Stored dataset items:

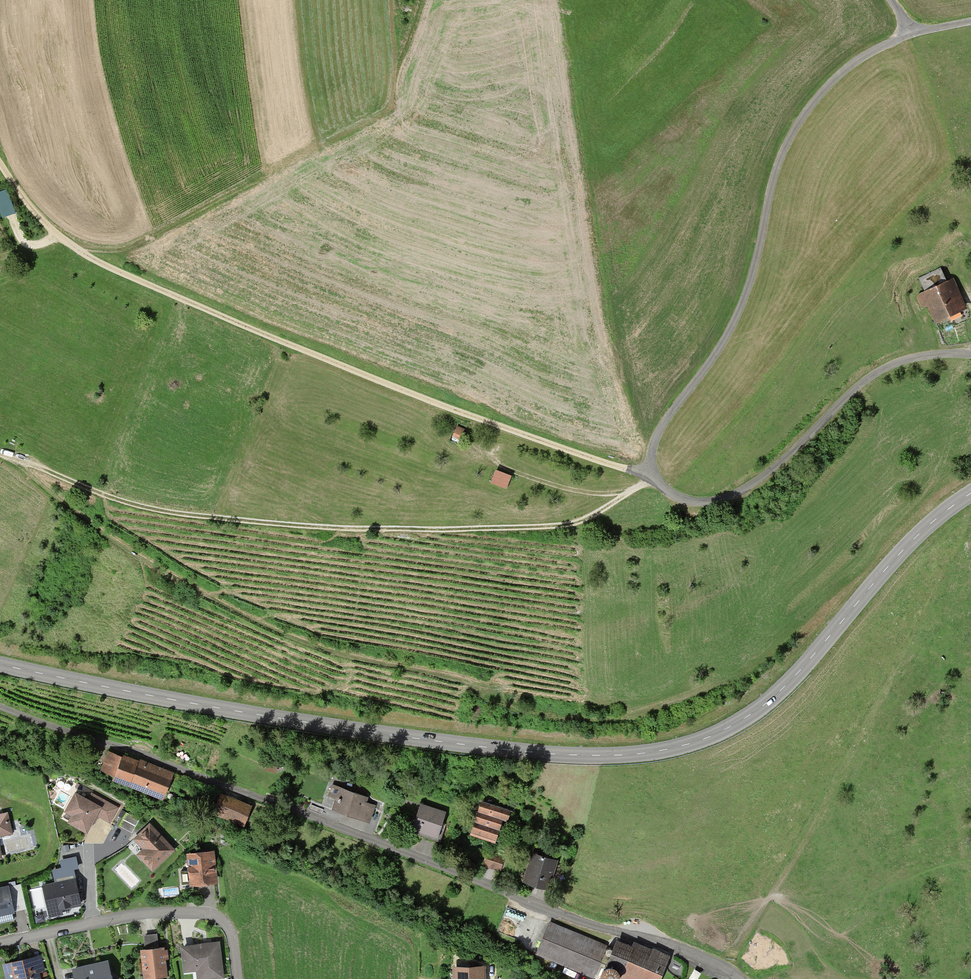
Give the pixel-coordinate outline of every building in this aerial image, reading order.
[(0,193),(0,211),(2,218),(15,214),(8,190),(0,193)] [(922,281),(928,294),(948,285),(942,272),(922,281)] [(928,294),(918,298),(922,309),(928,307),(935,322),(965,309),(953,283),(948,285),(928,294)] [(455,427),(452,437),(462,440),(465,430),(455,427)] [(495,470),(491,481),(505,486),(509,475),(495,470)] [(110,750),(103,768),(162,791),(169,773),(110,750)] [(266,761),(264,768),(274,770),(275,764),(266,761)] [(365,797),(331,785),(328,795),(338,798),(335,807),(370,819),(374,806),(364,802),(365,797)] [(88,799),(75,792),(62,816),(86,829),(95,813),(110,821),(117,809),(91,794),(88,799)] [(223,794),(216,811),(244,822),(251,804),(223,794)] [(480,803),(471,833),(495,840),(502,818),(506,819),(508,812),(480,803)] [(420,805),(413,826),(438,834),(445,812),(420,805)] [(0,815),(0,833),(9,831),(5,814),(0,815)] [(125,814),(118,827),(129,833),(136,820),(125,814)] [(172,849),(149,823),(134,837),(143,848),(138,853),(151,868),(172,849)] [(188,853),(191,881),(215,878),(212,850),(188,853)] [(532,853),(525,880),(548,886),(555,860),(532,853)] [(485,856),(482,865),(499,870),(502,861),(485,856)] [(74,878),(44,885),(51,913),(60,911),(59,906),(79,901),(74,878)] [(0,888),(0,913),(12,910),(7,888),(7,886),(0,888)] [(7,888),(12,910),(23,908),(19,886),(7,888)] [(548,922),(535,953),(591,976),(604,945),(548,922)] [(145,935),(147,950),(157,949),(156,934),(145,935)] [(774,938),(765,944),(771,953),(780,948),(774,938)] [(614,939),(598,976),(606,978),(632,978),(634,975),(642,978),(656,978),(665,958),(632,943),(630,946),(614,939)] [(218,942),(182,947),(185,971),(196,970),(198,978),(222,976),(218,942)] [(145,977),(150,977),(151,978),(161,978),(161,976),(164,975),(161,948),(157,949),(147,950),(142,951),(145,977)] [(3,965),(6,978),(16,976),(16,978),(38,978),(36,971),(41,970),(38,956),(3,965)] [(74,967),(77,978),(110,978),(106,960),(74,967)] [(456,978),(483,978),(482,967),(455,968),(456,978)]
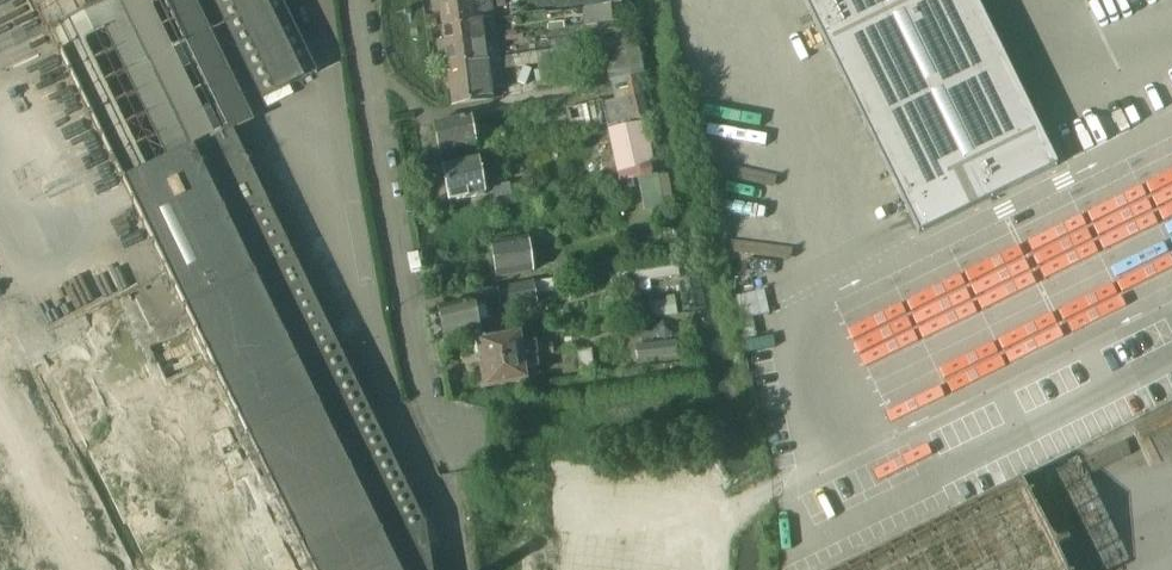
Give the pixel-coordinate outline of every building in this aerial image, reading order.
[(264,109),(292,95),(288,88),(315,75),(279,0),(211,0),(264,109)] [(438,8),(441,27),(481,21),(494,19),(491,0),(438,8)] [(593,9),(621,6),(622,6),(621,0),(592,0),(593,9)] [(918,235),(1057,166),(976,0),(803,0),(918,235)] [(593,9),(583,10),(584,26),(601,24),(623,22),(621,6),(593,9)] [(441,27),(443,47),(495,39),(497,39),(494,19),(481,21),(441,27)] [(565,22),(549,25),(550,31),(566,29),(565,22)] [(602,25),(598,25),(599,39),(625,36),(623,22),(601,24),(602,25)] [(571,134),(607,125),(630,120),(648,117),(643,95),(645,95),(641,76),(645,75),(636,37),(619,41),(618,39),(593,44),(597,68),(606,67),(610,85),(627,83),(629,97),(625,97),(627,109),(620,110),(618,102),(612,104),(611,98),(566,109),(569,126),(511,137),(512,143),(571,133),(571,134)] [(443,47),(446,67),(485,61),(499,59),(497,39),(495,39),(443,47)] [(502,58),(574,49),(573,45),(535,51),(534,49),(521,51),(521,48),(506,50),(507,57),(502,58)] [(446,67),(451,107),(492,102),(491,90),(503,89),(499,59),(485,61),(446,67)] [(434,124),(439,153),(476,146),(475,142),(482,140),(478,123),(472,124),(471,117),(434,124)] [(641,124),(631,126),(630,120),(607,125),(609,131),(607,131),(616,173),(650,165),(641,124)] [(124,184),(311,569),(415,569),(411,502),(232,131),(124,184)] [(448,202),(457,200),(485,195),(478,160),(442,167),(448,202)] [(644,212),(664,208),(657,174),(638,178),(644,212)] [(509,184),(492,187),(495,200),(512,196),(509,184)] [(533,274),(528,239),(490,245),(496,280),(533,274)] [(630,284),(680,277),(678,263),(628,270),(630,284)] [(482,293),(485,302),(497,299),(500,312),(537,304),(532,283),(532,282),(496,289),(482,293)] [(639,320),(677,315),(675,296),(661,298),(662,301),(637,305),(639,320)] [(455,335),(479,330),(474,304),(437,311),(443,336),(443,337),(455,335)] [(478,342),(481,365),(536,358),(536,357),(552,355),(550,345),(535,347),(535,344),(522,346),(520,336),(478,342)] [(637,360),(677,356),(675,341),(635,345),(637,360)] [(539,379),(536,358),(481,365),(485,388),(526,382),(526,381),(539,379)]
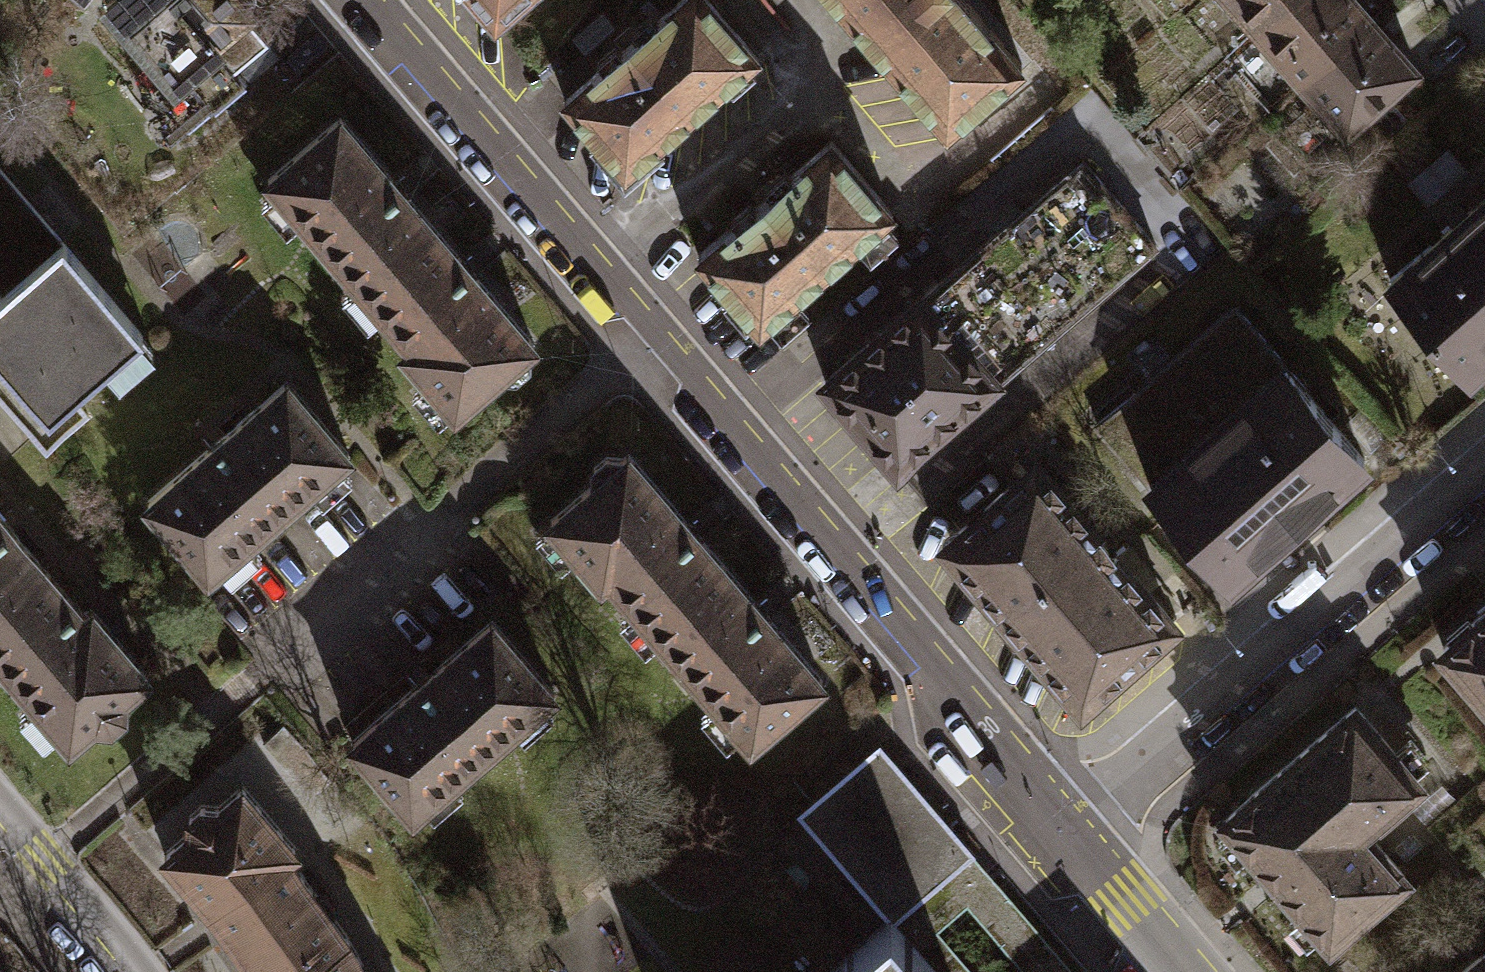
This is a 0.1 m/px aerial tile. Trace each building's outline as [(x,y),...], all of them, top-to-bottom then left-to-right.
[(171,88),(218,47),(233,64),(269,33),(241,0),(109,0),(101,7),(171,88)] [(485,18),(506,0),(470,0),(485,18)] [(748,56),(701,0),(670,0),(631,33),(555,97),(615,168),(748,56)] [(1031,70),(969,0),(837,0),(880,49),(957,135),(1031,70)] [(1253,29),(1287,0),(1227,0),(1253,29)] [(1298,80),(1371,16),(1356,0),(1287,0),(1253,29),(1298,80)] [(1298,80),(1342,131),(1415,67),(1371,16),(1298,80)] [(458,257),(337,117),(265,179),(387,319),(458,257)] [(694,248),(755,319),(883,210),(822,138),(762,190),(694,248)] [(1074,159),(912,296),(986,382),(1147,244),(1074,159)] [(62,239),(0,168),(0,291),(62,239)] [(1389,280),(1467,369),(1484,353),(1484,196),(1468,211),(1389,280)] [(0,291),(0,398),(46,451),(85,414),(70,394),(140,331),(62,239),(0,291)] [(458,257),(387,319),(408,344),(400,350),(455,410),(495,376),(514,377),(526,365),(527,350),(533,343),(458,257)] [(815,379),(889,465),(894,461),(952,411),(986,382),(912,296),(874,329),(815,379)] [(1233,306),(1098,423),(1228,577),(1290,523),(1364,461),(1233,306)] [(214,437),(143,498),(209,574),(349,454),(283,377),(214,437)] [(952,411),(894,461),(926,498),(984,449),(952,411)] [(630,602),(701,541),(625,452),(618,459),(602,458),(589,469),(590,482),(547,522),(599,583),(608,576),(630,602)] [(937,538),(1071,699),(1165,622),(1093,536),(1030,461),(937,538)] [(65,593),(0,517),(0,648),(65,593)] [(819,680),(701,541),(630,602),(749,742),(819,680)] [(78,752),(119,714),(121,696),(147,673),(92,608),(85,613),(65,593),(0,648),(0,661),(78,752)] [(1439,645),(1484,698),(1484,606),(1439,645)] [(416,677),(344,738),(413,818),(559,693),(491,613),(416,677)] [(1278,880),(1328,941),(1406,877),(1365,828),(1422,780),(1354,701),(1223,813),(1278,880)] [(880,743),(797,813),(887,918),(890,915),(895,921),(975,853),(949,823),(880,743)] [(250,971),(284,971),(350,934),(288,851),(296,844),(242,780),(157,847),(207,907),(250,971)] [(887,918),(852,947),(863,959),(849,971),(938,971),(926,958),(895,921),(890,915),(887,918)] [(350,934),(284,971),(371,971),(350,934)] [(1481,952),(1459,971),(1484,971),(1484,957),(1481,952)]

> _What you are asked to do_
Copy out the entries above in full and exactly, skipping every picture.

> _Task output_
Give the pixel-coordinate outline of every building in this aerial image, reading order.
[(0,193),(0,211),(2,218),(15,214),(8,190),(0,193)] [(922,281),(928,294),(948,285),(942,272),(922,281)] [(928,294),(918,298),(922,309),(928,307),(935,322),(965,309),(953,283),(948,285),(928,294)] [(455,427),(452,437),(462,440),(465,430),(455,427)] [(495,470),(491,481),(505,486),(509,475),(495,470)] [(110,750),(103,768),(162,791),(169,773),(110,750)] [(266,761),(264,768),(274,770),(275,764),(266,761)] [(365,797),(331,785),(328,795),(338,798),(335,807),(370,819),(374,806),(364,802),(365,797)] [(88,799),(75,792),(62,816),(86,829),(95,813),(110,821),(117,809),(91,794),(88,799)] [(223,794),(216,811),(244,822),(251,804),(223,794)] [(480,803),(471,833),(495,840),(502,818),(506,819),(508,812),(480,803)] [(420,805),(413,826),(438,834),(445,812),(420,805)] [(0,815),(0,833),(9,831),(5,814),(0,815)] [(125,814),(118,827),(129,833),(136,820),(125,814)] [(172,849),(149,823),(134,837),(143,848),(138,853),(151,868),(172,849)] [(188,853),(191,881),(215,878),(212,850),(188,853)] [(532,853),(525,880),(548,886),(555,860),(532,853)] [(485,856),(482,865),(499,870),(502,861),(485,856)] [(74,878),(44,885),(51,913),(60,911),(59,906),(79,901),(74,878)] [(0,888),(0,913),(12,910),(7,888),(7,886),(0,888)] [(7,888),(12,910),(23,908),(19,886),(7,888)] [(548,922),(535,953),(591,976),(604,945),(548,922)] [(145,935),(147,950),(157,949),(156,934),(145,935)] [(774,938),(765,944),(771,953),(780,948),(774,938)] [(614,939),(598,976),(606,978),(632,978),(634,975),(642,978),(656,978),(665,958),(632,943),(630,946),(614,939)] [(218,942),(182,947),(185,971),(196,970),(198,978),(222,976),(218,942)] [(145,977),(150,977),(151,978),(161,978),(161,976),(164,975),(161,948),(157,949),(147,950),(142,951),(145,977)] [(3,965),(6,978),(16,976),(16,978),(38,978),(36,971),(41,970),(38,956),(3,965)] [(74,967),(77,978),(110,978),(106,960),(74,967)] [(456,978),(483,978),(482,967),(455,968),(456,978)]
Give the pixel-coordinate outline of every building in this aerial image, reading order.
[(264,109),(292,95),(288,88),(315,75),(279,0),(211,0),(264,109)] [(438,8),(441,27),(481,21),(494,19),(491,0),(438,8)] [(593,9),(621,6),(622,6),(621,0),(592,0),(593,9)] [(918,235),(1057,166),(976,0),(803,0),(918,235)] [(593,9),(583,10),(584,26),(601,24),(623,22),(621,6),(593,9)] [(441,27),(443,47),(495,39),(497,39),(494,19),(481,21),(441,27)] [(565,22),(549,25),(550,31),(566,29),(565,22)] [(602,25),(598,25),(599,39),(625,36),(623,22),(601,24),(602,25)] [(571,134),(607,125),(630,120),(648,117),(643,95),(645,95),(641,76),(645,75),(636,37),(619,41),(618,39),(593,44),(597,68),(606,67),(610,85),(627,83),(629,97),(625,97),(627,109),(620,110),(618,102),(612,104),(611,98),(566,109),(569,126),(511,137),(512,143),(571,133),(571,134)] [(443,47),(446,67),(485,61),(499,59),(497,39),(495,39),(443,47)] [(502,58),(574,49),(573,45),(535,51),(534,49),(521,51),(521,48),(506,50),(507,57),(502,58)] [(446,67),(451,107),(492,102),(491,90),(503,89),(499,59),(485,61),(446,67)] [(434,124),(439,153),(476,146),(475,142),(482,140),(478,123),(472,124),(471,117),(434,124)] [(641,124),(631,126),(630,120),(607,125),(609,131),(607,131),(616,173),(650,165),(641,124)] [(124,184),(311,569),(415,569),(411,502),(232,131),(124,184)] [(448,202),(457,200),(485,195),(478,160),(442,167),(448,202)] [(644,212),(664,208),(657,174),(638,178),(644,212)] [(509,184),(492,187),(495,200),(512,196),(509,184)] [(533,274),(528,239),(490,245),(496,280),(533,274)] [(630,284),(680,277),(678,263),(628,270),(630,284)] [(482,293),(485,302),(497,299),(500,312),(537,304),(532,283),(532,282),(496,289),(482,293)] [(639,320),(677,315),(675,296),(661,298),(662,301),(637,305),(639,320)] [(455,335),(479,330),(474,304),(437,311),(443,336),(443,337),(455,335)] [(478,342),(481,365),(536,358),(536,357),(552,355),(550,345),(535,347),(535,344),(522,346),(520,336),(478,342)] [(637,360),(677,356),(675,341),(635,345),(637,360)] [(539,379),(536,358),(481,365),(485,388),(526,382),(526,381),(539,379)]
This is a 0.1 m/px aerial tile. Trace each building's outline as [(x,y),...], all of them, top-to-bottom then left-to-right.
[(171,88),(218,47),(233,64),(269,33),(241,0),(109,0),(101,7),(171,88)] [(485,18),(506,0),(470,0),(485,18)] [(748,56),(701,0),(670,0),(631,33),(555,97),(615,168),(748,56)] [(1031,70),(969,0),(837,0),(880,49),(957,135),(1031,70)] [(1253,29),(1287,0),(1227,0),(1253,29)] [(1298,80),(1371,16),(1356,0),(1287,0),(1253,29),(1298,80)] [(1298,80),(1342,131),(1415,67),(1371,16),(1298,80)] [(458,257),(337,117),(265,179),(387,319),(458,257)] [(694,248),(755,319),(883,210),(822,138),(762,190),(694,248)] [(1074,159),(912,296),(986,382),(1147,244),(1074,159)] [(62,239),(0,168),(0,291),(62,239)] [(1389,280),(1467,369),(1484,353),(1484,196),(1468,211),(1389,280)] [(0,291),(0,398),(46,451),(85,414),(70,394),(140,331),(62,239),(0,291)] [(458,257),(387,319),(408,344),(400,350),(455,410),(495,376),(514,377),(526,365),(527,350),(533,343),(458,257)] [(815,379),(889,465),(894,461),(952,411),(986,382),(912,296),(874,329),(815,379)] [(1233,306),(1098,423),(1228,577),(1290,523),(1364,461),(1233,306)] [(214,437),(143,498),(209,574),(349,454),(283,377),(214,437)] [(952,411),(894,461),(926,498),(984,449),(952,411)] [(630,602),(701,541),(625,452),(618,459),(602,458),(589,469),(590,482),(547,522),(599,583),(608,576),(630,602)] [(937,538),(1071,699),(1165,622),(1093,536),(1030,461),(937,538)] [(65,593),(0,517),(0,648),(65,593)] [(819,680),(701,541),(630,602),(749,742),(819,680)] [(78,752),(119,714),(121,696),(147,673),(92,608),(85,613),(65,593),(0,648),(0,661),(78,752)] [(1439,645),(1484,698),(1484,606),(1439,645)] [(416,677),(344,738),(413,818),(559,693),(491,613),(416,677)] [(1278,880),(1328,941),(1406,877),(1365,828),(1422,780),(1354,701),(1223,813),(1278,880)] [(880,743),(797,813),(887,918),(890,915),(895,921),(975,853),(949,823),(880,743)] [(250,971),(284,971),(350,934),(288,851),(296,844),(242,780),(157,847),(207,907),(250,971)] [(887,918),(852,947),(863,959),(849,971),(938,971),(926,958),(895,921),(890,915),(887,918)] [(350,934),(284,971),(371,971),(350,934)] [(1481,952),(1459,971),(1484,971),(1484,957),(1481,952)]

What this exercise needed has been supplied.